- **Data listing**
※ ※ ※
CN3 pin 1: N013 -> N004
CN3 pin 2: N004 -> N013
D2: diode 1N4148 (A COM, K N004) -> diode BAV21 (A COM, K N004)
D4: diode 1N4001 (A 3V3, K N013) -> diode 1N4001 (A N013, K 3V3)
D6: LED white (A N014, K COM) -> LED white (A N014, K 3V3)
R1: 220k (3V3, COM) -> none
※ ※ ※
- **To do**
Reproduce every line above containing "diode".

- **Final answer**
D2: diode 1N4148 (A COM, K N004) -> diode BAV21 (A COM, K N004)
D4: diode 1N4001 (A 3V3, K N013) -> diode 1N4001 (A N013, K 3V3)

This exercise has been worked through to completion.